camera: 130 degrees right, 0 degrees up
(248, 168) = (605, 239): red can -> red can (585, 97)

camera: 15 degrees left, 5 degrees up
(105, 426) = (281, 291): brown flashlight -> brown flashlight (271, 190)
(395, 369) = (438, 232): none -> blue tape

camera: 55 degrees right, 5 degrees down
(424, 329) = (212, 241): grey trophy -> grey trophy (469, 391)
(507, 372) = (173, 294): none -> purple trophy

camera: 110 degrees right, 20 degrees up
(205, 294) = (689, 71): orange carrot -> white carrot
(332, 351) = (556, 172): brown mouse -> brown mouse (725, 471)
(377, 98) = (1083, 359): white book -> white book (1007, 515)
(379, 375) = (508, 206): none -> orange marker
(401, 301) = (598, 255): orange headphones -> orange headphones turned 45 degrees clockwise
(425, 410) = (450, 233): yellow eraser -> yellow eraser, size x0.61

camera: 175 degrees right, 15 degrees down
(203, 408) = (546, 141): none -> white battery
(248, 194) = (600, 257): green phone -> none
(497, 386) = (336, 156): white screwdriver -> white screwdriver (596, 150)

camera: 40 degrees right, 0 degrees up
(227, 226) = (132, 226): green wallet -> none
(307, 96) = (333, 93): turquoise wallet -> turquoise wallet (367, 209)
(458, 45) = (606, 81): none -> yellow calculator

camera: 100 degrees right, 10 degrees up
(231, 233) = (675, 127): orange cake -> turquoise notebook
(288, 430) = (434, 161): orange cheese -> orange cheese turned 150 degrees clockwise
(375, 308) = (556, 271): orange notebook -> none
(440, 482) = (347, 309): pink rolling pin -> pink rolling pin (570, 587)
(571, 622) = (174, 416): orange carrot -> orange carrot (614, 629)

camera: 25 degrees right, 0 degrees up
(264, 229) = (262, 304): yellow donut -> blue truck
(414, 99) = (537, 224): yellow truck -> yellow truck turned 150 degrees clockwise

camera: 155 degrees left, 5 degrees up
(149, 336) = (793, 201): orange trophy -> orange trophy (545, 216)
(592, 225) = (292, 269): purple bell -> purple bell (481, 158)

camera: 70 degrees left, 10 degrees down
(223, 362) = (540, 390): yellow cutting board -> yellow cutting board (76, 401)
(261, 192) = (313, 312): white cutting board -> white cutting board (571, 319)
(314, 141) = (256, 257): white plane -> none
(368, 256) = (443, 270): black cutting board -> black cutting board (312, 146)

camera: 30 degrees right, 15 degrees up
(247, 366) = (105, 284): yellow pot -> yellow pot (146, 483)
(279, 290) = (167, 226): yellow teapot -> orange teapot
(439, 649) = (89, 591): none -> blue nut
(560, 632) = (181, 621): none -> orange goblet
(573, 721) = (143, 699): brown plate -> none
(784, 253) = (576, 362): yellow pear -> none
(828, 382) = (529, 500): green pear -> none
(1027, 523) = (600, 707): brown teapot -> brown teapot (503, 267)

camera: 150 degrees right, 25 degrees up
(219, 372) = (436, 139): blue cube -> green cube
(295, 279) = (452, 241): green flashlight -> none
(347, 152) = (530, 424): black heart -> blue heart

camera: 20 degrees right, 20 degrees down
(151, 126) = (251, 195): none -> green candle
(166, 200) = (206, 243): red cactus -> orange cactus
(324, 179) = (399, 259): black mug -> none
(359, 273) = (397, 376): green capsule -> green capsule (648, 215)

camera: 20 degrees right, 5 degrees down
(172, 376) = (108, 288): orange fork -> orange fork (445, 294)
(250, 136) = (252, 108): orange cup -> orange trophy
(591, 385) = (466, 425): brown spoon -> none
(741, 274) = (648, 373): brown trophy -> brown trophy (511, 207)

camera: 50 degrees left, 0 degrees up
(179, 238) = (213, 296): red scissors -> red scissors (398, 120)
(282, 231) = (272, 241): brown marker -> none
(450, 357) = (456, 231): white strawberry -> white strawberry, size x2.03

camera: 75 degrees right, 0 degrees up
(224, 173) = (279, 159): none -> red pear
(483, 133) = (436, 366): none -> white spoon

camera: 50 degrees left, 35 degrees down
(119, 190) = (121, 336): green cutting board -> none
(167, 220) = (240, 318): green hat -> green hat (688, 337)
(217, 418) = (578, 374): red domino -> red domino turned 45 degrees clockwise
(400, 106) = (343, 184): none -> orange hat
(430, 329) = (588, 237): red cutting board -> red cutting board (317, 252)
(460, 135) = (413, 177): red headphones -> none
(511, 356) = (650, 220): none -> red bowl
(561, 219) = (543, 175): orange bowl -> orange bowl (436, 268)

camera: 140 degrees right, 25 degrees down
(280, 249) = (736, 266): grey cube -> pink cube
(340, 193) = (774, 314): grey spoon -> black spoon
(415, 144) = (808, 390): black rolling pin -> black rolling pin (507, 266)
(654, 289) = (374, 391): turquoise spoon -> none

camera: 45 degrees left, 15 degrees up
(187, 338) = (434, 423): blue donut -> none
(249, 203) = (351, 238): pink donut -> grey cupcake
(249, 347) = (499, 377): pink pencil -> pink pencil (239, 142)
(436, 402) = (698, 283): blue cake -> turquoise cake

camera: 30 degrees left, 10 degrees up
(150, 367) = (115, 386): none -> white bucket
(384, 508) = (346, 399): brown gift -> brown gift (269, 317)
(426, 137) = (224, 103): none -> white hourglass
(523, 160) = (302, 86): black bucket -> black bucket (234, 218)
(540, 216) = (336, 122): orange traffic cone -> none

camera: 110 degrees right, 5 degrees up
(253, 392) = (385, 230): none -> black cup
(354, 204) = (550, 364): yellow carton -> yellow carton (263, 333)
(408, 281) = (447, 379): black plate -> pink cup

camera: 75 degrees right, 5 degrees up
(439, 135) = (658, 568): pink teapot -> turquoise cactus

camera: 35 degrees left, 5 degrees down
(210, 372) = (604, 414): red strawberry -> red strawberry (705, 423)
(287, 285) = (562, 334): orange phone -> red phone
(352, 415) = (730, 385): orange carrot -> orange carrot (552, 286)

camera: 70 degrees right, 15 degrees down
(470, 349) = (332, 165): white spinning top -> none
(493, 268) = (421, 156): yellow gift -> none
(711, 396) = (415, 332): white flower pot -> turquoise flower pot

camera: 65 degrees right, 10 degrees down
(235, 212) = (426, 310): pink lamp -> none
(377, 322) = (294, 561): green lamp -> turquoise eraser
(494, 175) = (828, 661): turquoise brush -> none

= = = = =

Copy out each line of the material that holds the word "pink".

(440, 482) = (347, 309): pink rolling pin -> pink rolling pin (570, 587)
(280, 249) = (736, 266): grey cube -> pink cube
(249, 203) = (351, 238): pink donut -> grey cupcake
(249, 347) = (499, 377): pink pencil -> pink pencil (239, 142)
(408, 281) = (447, 379): black plate -> pink cup
(439, 135) = (658, 568): pink teapot -> turquoise cactus
(235, 212) = (426, 310): pink lamp -> none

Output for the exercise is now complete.